■ YOUR ASSIGNMENT: Report the lines of the data below that contain the string "AUDIO".

■ PROVIDED DATA:
________________
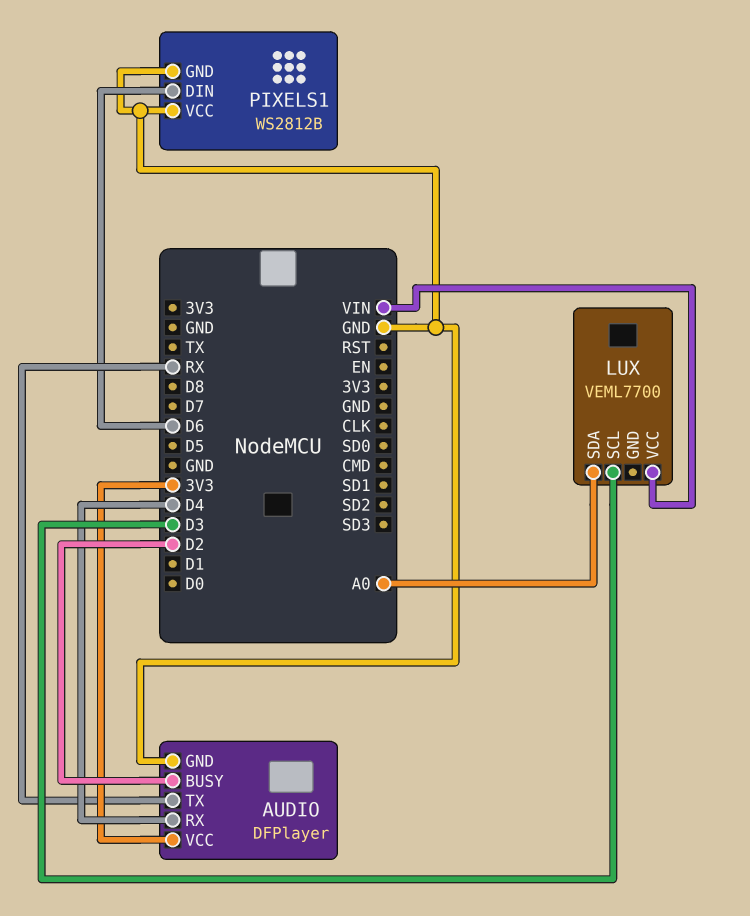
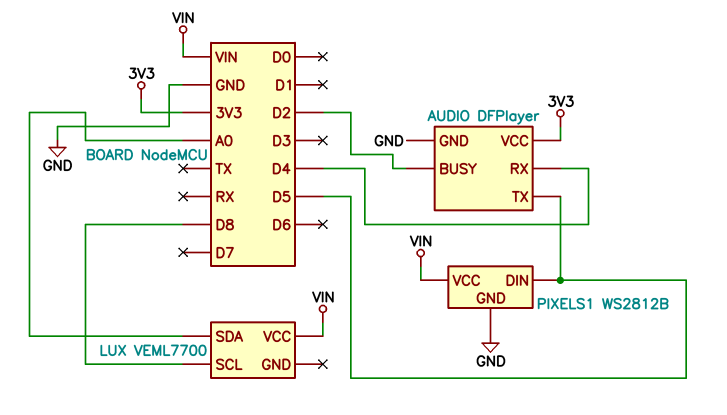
AUDIO pin TX: RX -> D5
LUX pin SCL: D3 -> D8
PIXELS1 pin DIN: D6 -> D5
PIXELS1 pin VCC: GND -> VIN

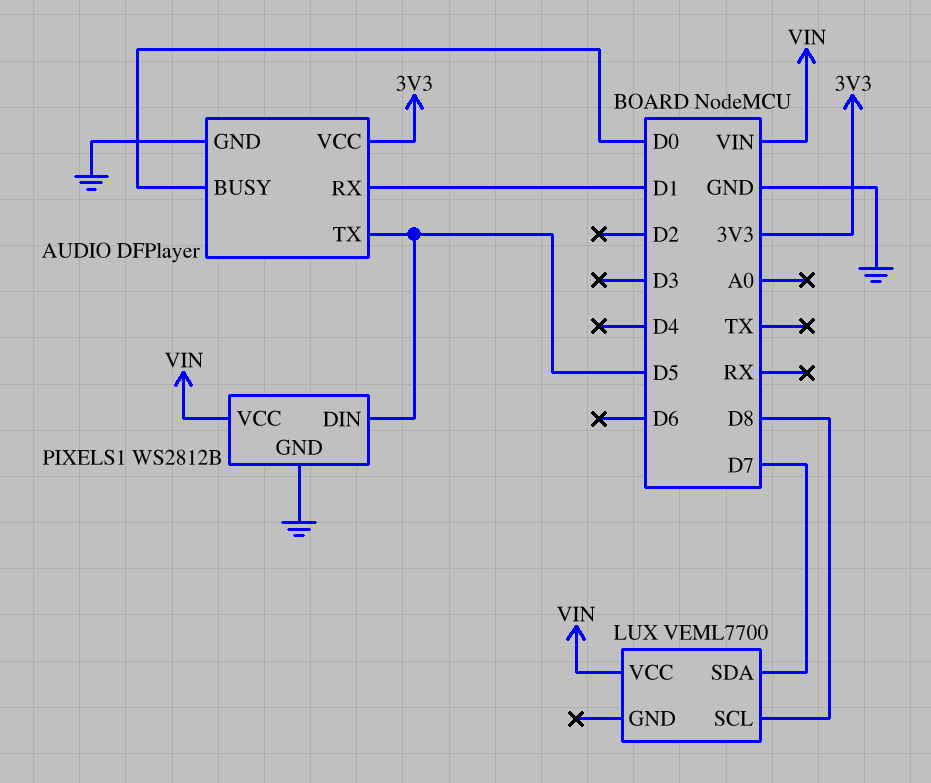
AUDIO pin BUSY: D2 -> D0
AUDIO pin RX: D4 -> D1
LUX pin SDA: A0 -> D7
________________
■ THE ANSWER:
AUDIO pin TX: RX -> D5
AUDIO pin BUSY: D2 -> D0
AUDIO pin RX: D4 -> D1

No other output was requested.